Modification records:
-*-

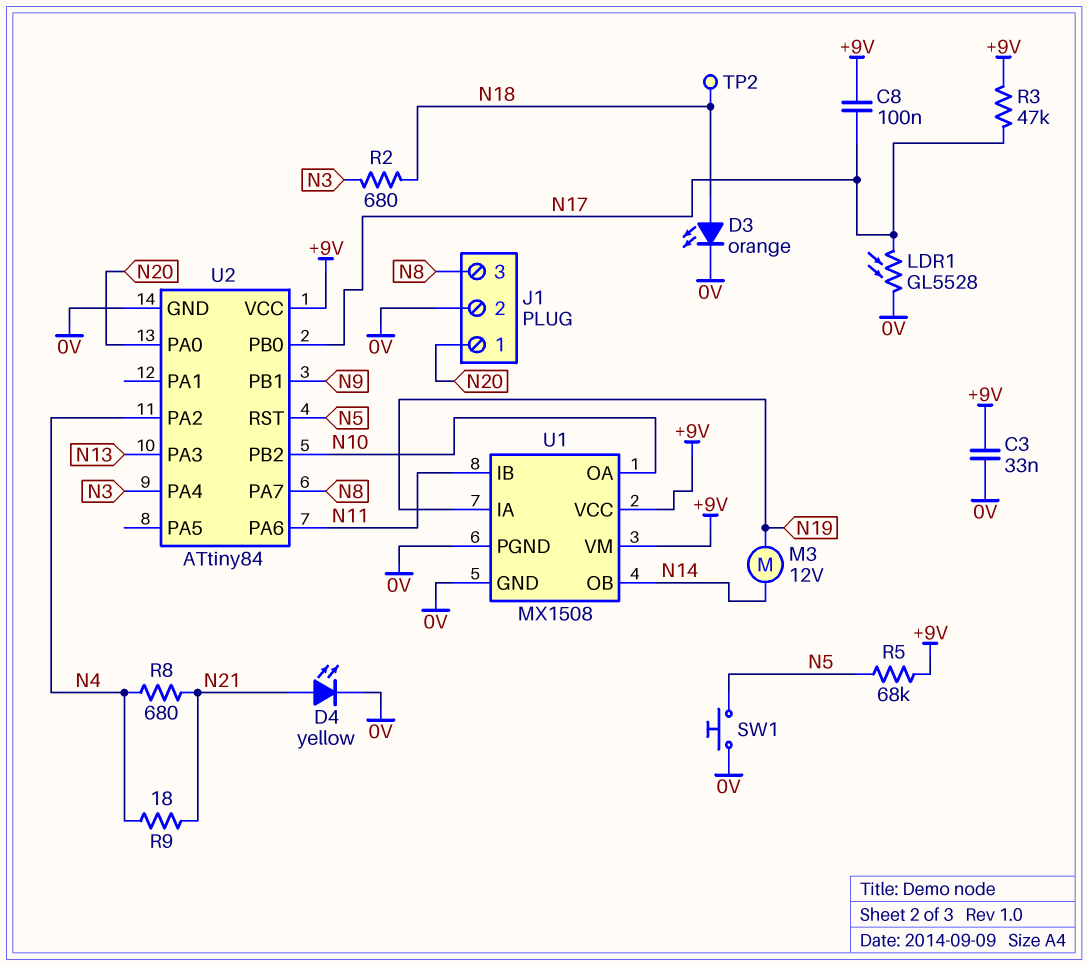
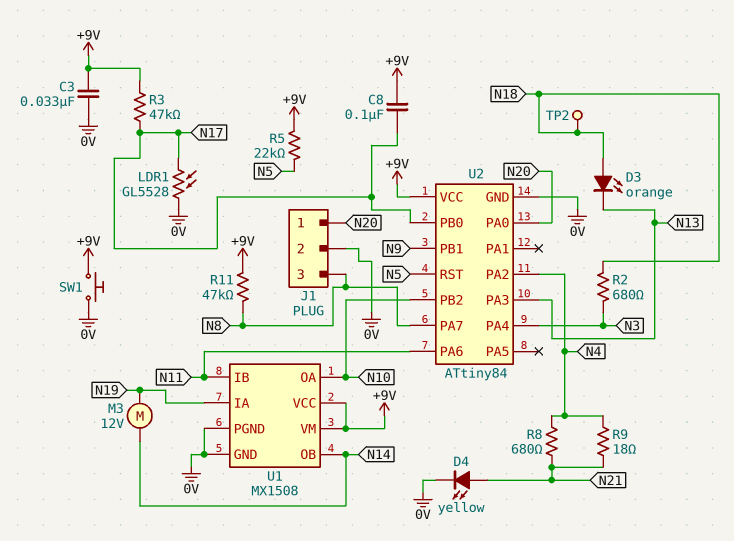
D3: LED orange (A N18, K 0V) -> LED orange (A N18, K N13)
R5: 68k (+9V, N5) -> 22k (+9V, N5)
R11: none -> 47k (+9V, N8)
SW1: button (0V, N5) -> button (+9V, 0V)

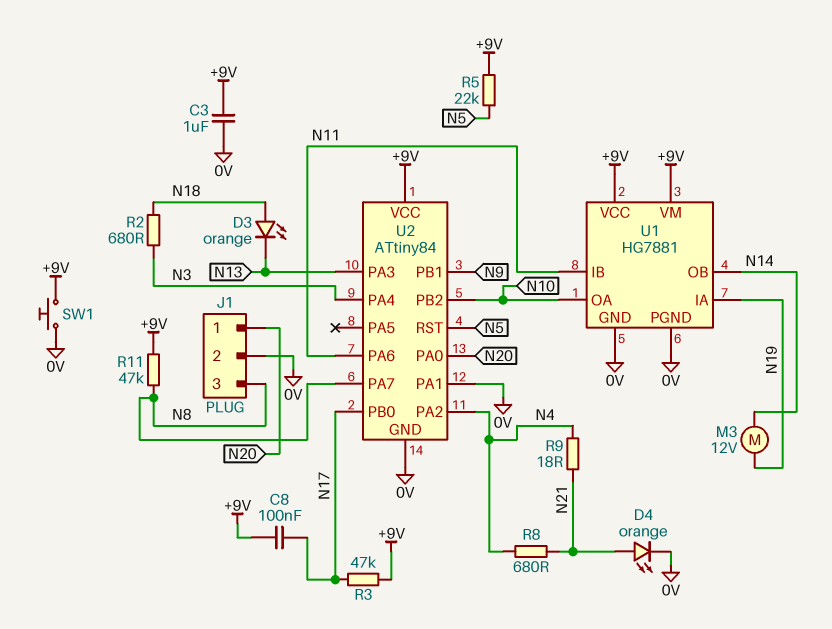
C3: 33nF (+9V, 0V) -> 1uF (+9V, 0V)
D4: LED yellow (A N21, K 0V) -> LED orange (A N21, K 0V)
LDR1: GL5528 (0V, N17) -> none
TP2: test point (N18) -> none
U1: MX1508 -> HG7881
U2 pin PA1: none -> 0V

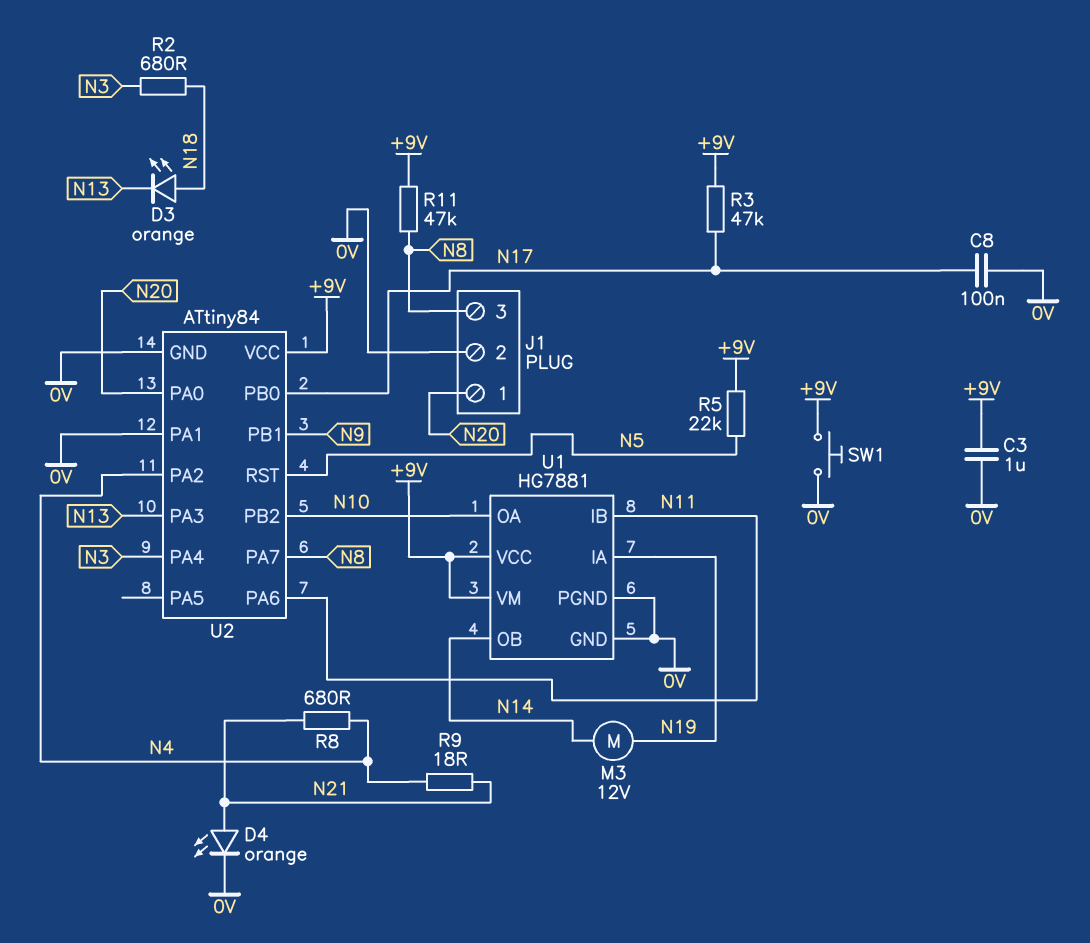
C8: 100nF (+9V, N17) -> 100nF (0V, N17)

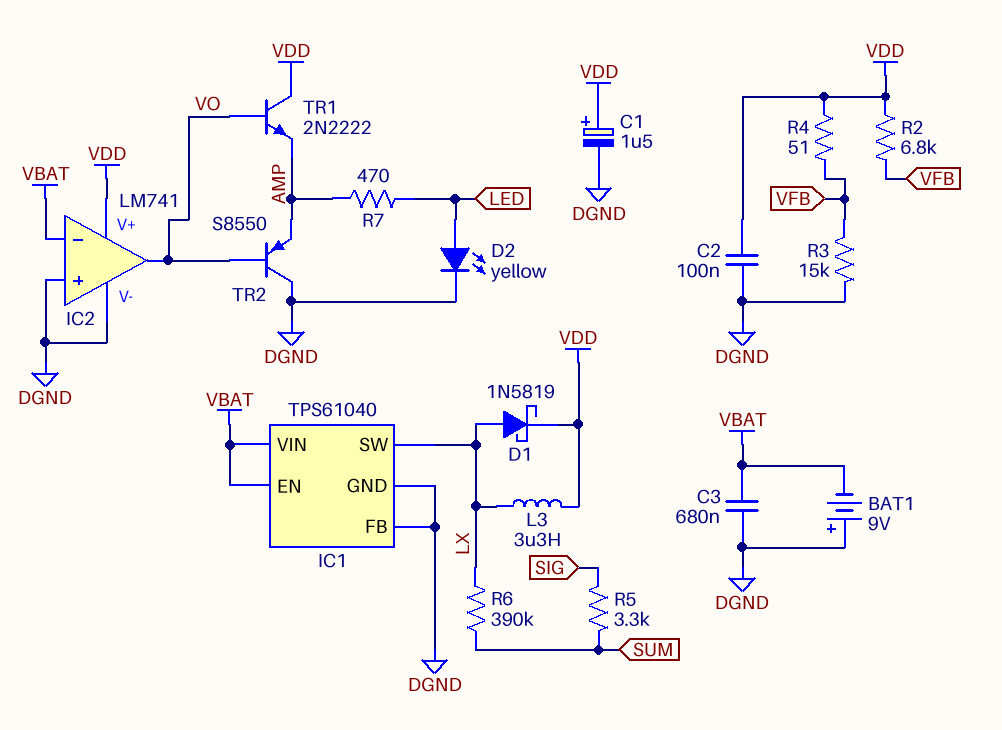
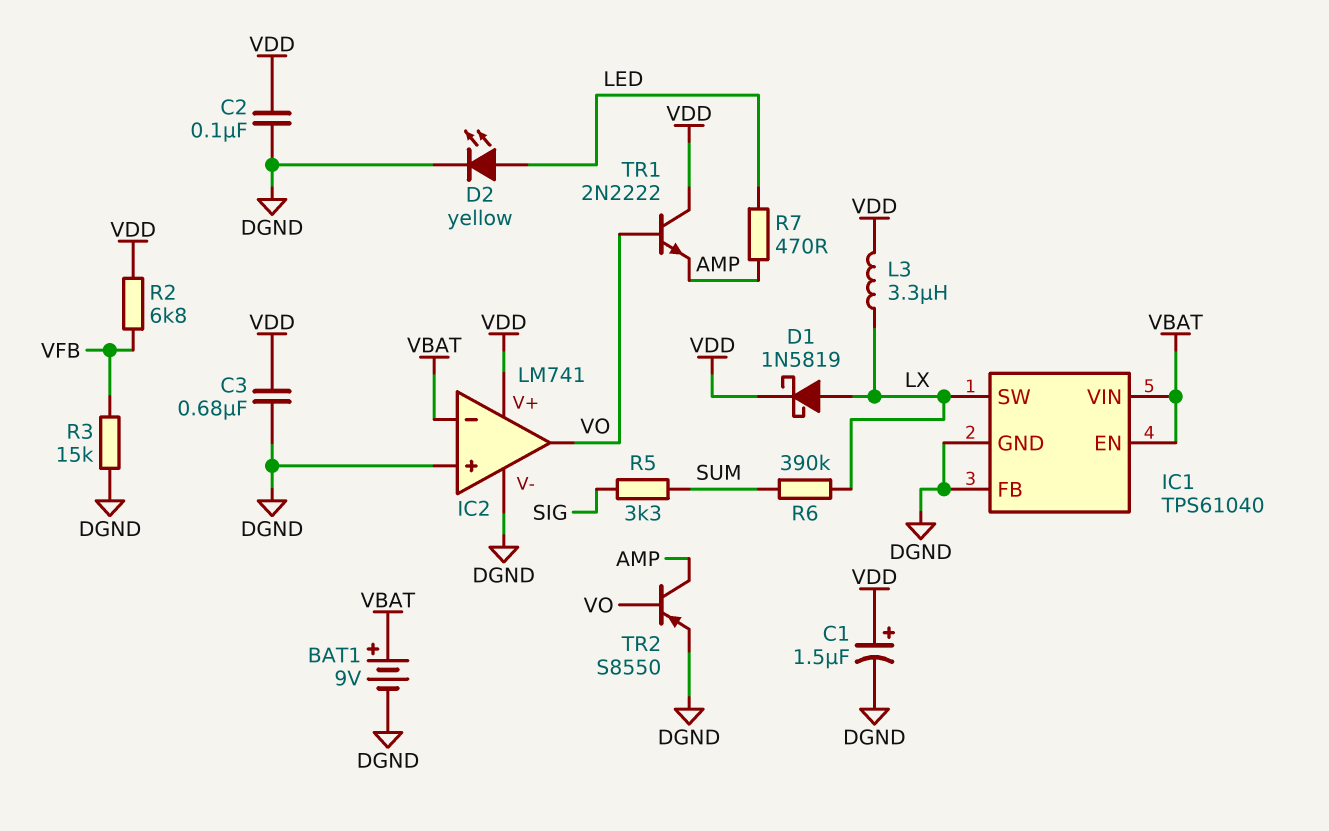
BAT1: 9V (plus DGND, minus VBAT) -> 9V (plus VBAT, minus DGND)
C3: 680nF (DGND, VBAT) -> 680nF (DGND, VDD)
R4: 51 (VDD, VFB) -> none
TR2: PNP S8550 (B VO, C DGND, E AMP) -> PNP S8550 (B VO, C AMP, E DGND)

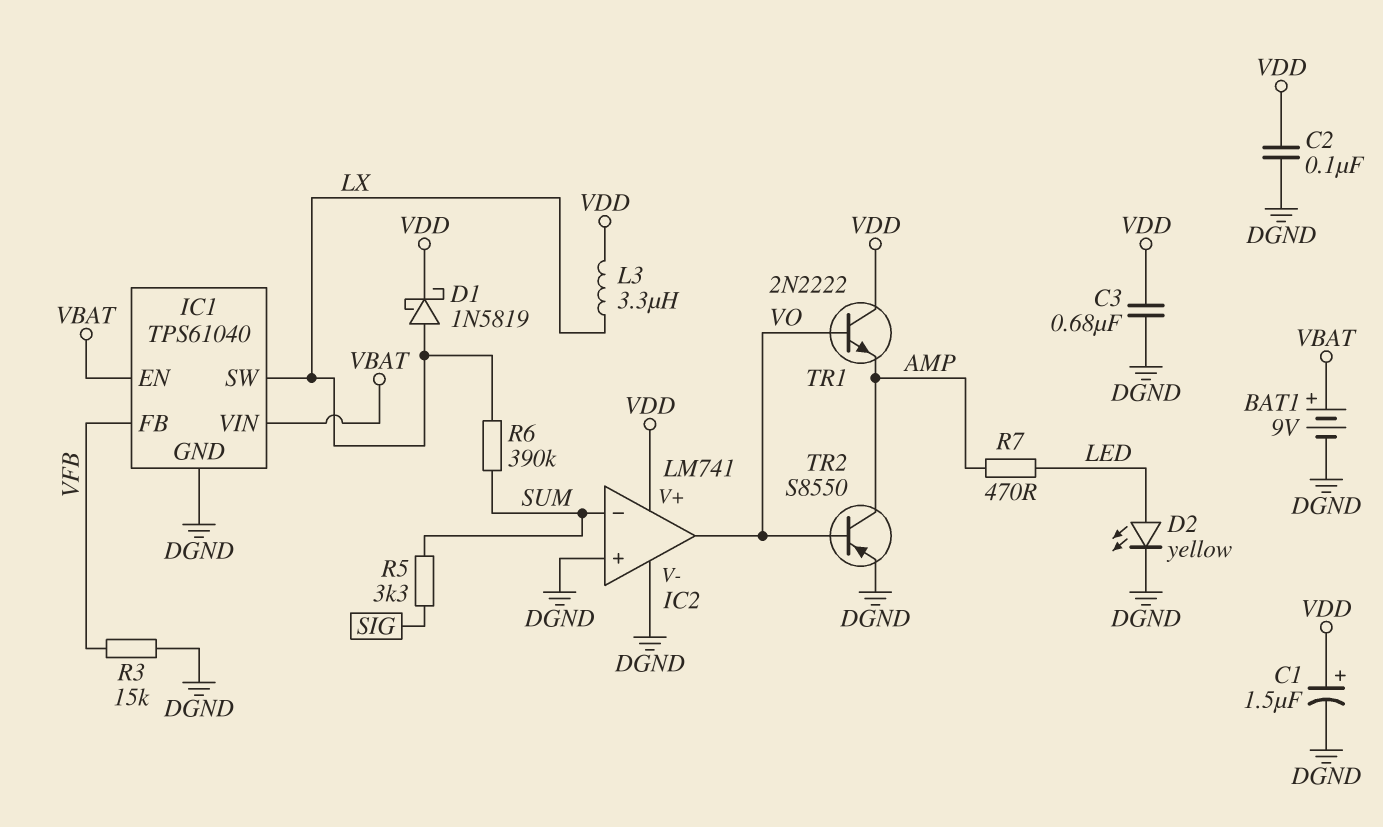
IC1 pin FB: DGND -> VFB
IC2 pin in-: VBAT -> SUM
R2: 6.8k (VDD, VFB) -> none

-*-

EXERCISE → The answer must be a single number: how many lines above contain "none".

SOLUTION TO THIS PROBLEM → 6